YOUR OBJECTIVE: Look for the line that has "lime tile B9 level 2 -> none" in the material below; please repeat it and every line after it, exactly, up to and including the line that has "none -> white cone C7 level 1", and nothing else.

WORKING DATA:

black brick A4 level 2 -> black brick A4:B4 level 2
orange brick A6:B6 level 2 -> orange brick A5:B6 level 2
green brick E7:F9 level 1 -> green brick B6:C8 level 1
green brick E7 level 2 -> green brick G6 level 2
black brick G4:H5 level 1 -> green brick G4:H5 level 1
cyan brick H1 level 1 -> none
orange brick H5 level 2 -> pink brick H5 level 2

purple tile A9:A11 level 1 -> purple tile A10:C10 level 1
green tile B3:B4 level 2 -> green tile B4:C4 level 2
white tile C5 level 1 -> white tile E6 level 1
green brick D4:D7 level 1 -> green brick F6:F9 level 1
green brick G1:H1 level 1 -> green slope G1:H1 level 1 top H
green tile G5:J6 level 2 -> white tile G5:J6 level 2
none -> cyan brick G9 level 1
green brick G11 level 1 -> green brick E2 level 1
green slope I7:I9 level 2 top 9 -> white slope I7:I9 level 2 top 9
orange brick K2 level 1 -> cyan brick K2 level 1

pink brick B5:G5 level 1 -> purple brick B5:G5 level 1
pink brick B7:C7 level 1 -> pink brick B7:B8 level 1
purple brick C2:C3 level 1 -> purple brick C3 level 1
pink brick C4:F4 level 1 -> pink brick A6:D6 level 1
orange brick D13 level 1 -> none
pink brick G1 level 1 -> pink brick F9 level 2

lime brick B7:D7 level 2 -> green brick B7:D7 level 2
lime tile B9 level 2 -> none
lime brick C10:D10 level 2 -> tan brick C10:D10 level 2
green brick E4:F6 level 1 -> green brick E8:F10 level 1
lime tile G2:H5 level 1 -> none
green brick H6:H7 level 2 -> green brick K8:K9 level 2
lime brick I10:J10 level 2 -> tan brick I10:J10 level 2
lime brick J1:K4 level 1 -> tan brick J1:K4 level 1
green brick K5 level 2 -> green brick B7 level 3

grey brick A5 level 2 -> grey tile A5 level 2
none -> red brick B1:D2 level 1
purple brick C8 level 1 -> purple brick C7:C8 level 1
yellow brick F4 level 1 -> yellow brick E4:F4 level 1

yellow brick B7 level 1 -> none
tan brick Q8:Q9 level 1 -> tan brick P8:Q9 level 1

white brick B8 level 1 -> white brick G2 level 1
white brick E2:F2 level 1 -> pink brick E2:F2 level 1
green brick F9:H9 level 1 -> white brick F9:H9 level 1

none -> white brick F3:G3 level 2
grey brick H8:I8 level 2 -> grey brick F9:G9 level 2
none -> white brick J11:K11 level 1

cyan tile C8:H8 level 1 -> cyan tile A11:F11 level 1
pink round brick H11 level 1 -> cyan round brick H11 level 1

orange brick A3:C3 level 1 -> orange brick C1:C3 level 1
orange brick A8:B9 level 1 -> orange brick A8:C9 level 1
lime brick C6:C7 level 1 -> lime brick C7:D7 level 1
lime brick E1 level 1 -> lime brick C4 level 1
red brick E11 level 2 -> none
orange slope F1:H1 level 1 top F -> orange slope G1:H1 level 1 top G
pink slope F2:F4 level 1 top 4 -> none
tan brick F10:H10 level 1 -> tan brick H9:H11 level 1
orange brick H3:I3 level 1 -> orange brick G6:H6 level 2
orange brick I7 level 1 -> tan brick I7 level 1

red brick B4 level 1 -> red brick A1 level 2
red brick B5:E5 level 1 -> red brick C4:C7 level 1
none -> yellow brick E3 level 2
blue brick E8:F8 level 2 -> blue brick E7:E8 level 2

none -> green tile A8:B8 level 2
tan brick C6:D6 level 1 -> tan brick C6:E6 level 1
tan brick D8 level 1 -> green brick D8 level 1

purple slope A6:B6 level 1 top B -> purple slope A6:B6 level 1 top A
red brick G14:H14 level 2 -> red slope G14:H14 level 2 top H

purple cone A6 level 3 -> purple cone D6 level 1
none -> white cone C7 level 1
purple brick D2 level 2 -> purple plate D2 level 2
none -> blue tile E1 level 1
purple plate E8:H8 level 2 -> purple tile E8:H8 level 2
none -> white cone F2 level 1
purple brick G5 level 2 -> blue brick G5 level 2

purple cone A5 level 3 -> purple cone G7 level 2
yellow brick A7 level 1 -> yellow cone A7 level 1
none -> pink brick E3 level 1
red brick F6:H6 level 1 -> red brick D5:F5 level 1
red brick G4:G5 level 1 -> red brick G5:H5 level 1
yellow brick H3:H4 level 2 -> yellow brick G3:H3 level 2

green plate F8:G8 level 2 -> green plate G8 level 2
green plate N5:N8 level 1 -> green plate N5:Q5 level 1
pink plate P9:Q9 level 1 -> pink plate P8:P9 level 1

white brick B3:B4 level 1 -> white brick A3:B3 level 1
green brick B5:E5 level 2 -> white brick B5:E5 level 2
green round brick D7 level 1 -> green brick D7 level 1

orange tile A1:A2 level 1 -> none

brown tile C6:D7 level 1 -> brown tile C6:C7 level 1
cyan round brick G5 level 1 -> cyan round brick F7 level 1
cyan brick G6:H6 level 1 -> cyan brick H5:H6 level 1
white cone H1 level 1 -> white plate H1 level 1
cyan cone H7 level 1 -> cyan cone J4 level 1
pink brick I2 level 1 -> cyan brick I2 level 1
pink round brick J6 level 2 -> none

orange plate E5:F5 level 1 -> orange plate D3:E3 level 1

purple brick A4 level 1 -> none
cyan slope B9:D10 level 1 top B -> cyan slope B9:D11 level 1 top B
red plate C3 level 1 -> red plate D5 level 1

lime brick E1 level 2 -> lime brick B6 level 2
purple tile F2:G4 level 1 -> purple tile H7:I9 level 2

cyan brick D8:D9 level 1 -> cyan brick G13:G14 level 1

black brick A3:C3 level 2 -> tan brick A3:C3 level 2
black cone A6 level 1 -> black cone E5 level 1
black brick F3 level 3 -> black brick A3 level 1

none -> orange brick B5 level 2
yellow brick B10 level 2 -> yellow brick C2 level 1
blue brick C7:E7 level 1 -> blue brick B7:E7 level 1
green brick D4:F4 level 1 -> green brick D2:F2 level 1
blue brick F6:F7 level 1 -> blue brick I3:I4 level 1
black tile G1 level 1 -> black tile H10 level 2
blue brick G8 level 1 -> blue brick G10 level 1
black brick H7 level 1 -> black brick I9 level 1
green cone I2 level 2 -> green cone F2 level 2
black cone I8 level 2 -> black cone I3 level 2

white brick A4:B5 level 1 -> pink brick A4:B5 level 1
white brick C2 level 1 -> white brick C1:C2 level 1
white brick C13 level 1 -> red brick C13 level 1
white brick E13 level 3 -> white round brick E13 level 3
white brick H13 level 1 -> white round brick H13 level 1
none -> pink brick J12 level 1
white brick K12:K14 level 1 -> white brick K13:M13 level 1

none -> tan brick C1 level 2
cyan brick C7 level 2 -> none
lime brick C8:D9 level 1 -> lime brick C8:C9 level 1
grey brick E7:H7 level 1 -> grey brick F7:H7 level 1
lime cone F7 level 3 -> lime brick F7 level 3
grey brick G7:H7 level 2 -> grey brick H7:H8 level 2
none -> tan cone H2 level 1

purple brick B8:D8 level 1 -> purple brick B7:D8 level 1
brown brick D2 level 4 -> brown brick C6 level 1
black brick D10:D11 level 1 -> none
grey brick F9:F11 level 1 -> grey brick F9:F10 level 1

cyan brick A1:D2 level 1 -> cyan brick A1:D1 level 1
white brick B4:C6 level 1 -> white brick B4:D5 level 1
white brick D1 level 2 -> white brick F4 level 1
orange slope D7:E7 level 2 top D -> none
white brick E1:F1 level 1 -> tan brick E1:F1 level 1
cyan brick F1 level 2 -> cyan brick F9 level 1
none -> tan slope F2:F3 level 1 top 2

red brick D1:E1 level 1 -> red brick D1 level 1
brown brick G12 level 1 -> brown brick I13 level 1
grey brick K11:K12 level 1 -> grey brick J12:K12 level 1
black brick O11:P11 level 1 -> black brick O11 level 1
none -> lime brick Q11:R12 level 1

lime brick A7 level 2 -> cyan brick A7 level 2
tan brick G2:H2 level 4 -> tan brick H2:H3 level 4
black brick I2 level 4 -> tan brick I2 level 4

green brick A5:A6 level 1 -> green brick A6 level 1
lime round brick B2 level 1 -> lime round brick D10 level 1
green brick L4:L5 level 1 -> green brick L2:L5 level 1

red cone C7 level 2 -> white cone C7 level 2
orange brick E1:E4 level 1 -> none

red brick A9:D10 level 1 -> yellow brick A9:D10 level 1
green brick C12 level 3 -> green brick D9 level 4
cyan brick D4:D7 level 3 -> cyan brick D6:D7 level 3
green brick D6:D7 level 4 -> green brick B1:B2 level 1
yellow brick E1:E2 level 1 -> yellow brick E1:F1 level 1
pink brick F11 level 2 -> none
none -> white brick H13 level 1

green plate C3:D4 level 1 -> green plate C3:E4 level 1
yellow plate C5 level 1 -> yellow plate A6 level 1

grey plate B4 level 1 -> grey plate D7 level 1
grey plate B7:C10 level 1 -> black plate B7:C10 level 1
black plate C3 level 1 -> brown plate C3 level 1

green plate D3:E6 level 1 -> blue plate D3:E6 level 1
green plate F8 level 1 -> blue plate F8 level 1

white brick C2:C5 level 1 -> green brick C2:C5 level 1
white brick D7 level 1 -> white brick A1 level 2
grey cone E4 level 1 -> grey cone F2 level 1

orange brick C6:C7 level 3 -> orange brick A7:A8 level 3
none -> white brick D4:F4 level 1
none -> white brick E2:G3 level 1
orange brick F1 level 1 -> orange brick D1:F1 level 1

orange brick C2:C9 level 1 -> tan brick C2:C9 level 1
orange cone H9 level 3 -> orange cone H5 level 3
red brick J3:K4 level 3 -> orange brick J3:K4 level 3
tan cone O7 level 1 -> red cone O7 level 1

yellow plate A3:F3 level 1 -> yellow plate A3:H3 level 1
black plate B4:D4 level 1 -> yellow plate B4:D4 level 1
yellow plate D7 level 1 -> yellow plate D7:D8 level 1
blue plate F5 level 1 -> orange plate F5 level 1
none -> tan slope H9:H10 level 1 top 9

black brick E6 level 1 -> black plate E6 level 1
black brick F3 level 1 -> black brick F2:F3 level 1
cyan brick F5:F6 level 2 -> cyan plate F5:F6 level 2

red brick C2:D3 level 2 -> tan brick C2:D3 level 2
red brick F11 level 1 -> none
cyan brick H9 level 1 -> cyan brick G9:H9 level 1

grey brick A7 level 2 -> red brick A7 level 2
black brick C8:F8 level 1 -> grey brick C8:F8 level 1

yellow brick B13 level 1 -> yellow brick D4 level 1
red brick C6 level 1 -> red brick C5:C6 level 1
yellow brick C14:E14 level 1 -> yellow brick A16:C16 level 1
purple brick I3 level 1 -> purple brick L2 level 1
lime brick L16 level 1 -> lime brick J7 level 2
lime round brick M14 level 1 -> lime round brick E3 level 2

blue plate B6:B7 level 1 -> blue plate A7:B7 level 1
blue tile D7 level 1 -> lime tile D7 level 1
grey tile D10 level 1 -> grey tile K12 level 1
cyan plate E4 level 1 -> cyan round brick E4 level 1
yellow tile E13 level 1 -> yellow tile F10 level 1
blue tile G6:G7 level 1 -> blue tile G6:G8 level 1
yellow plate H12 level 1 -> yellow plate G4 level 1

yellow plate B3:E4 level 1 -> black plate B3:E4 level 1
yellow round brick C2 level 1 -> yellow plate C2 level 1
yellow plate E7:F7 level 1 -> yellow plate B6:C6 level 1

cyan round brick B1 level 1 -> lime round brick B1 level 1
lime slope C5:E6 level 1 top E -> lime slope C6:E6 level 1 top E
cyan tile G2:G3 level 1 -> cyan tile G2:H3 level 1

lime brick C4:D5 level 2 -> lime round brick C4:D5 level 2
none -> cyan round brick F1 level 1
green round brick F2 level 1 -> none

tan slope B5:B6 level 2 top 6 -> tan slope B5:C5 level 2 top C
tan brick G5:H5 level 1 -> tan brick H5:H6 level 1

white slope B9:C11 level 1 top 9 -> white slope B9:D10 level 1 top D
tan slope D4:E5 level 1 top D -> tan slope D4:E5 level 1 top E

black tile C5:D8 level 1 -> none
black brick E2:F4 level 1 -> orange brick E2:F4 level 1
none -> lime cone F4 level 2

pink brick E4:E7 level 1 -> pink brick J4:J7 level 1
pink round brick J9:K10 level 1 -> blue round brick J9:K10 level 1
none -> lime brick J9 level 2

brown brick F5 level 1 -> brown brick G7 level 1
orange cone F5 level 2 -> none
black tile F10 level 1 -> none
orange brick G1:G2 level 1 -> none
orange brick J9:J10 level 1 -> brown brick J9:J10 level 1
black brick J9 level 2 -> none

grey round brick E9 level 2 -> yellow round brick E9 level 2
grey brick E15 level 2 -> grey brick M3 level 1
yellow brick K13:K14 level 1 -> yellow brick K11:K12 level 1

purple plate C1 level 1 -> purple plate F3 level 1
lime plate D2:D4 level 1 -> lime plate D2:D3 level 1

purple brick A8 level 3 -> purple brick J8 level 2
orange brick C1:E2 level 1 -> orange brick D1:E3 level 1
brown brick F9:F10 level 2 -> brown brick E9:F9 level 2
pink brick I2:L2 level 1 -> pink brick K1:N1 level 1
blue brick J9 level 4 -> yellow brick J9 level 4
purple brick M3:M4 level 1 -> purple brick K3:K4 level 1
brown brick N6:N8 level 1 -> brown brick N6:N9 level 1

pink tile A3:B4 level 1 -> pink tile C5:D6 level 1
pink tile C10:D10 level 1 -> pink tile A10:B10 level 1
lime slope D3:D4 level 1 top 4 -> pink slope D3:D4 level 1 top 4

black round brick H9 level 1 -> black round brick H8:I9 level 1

SOLUTION TO THIS PROBLEM:
lime tile B9 level 2 -> none
lime brick C10:D10 level 2 -> tan brick C10:D10 level 2
green brick E4:F6 level 1 -> green brick E8:F10 level 1
lime tile G2:H5 level 1 -> none
green brick H6:H7 level 2 -> green brick K8:K9 level 2
lime brick I10:J10 level 2 -> tan brick I10:J10 level 2
lime brick J1:K4 level 1 -> tan brick J1:K4 level 1
green brick K5 level 2 -> green brick B7 level 3

grey brick A5 level 2 -> grey tile A5 level 2
none -> red brick B1:D2 level 1
purple brick C8 level 1 -> purple brick C7:C8 level 1
yellow brick F4 level 1 -> yellow brick E4:F4 level 1

yellow brick B7 level 1 -> none
tan brick Q8:Q9 level 1 -> tan brick P8:Q9 level 1

white brick B8 level 1 -> white brick G2 level 1
white brick E2:F2 level 1 -> pink brick E2:F2 level 1
green brick F9:H9 level 1 -> white brick F9:H9 level 1

none -> white brick F3:G3 level 2
grey brick H8:I8 level 2 -> grey brick F9:G9 level 2
none -> white brick J11:K11 level 1

cyan tile C8:H8 level 1 -> cyan tile A11:F11 level 1
pink round brick H11 level 1 -> cyan round brick H11 level 1

orange brick A3:C3 level 1 -> orange brick C1:C3 level 1
orange brick A8:B9 level 1 -> orange brick A8:C9 level 1
lime brick C6:C7 level 1 -> lime brick C7:D7 level 1
lime brick E1 level 1 -> lime brick C4 level 1
red brick E11 level 2 -> none
orange slope F1:H1 level 1 top F -> orange slope G1:H1 level 1 top G
pink slope F2:F4 level 1 top 4 -> none
tan brick F10:H10 level 1 -> tan brick H9:H11 level 1
orange brick H3:I3 level 1 -> orange brick G6:H6 level 2
orange brick I7 level 1 -> tan brick I7 level 1

red brick B4 level 1 -> red brick A1 level 2
red brick B5:E5 level 1 -> red brick C4:C7 level 1
none -> yellow brick E3 level 2
blue brick E8:F8 level 2 -> blue brick E7:E8 level 2

none -> green tile A8:B8 level 2
tan brick C6:D6 level 1 -> tan brick C6:E6 level 1
tan brick D8 level 1 -> green brick D8 level 1

purple slope A6:B6 level 1 top B -> purple slope A6:B6 level 1 top A
red brick G14:H14 level 2 -> red slope G14:H14 level 2 top H

purple cone A6 level 3 -> purple cone D6 level 1
none -> white cone C7 level 1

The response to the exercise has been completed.